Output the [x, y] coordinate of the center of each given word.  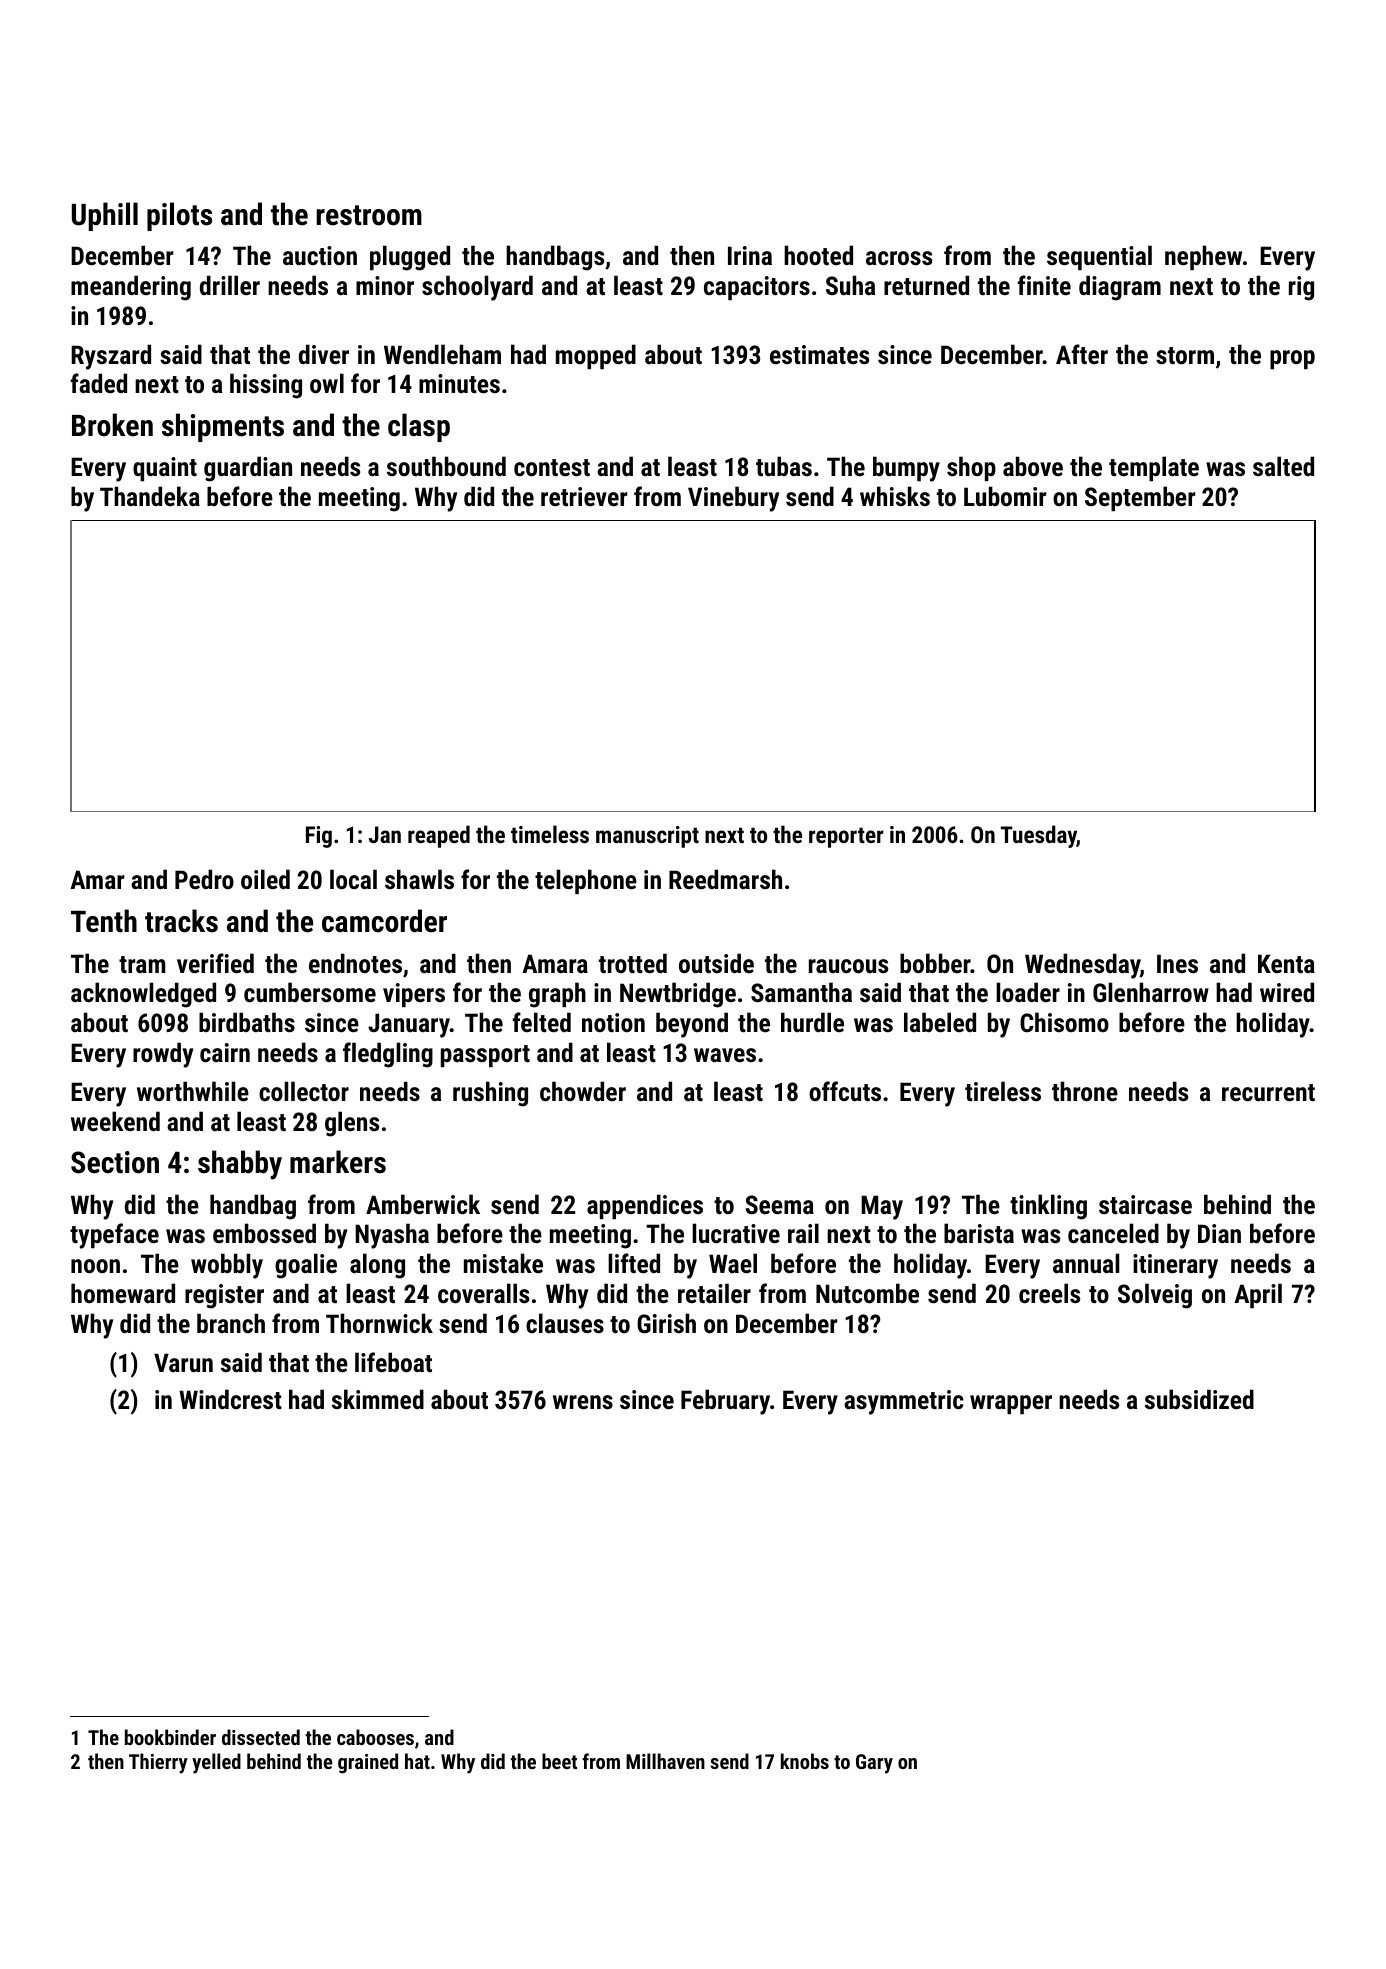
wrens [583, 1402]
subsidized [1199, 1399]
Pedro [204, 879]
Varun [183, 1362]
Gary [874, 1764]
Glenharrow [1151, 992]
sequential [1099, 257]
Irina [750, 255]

* **Instructions to follow**
Reproduce all of the lines above verbatim, and omit the picture from your output.

* **Problem solution**
Output the [x, y] coordinate of the center of each given word.  
wrens [583, 1402]
subsidized [1199, 1399]
Pedro [204, 879]
Varun [183, 1362]
Gary [874, 1764]
Glenharrow [1151, 992]
sequential [1099, 257]
Irina [750, 255]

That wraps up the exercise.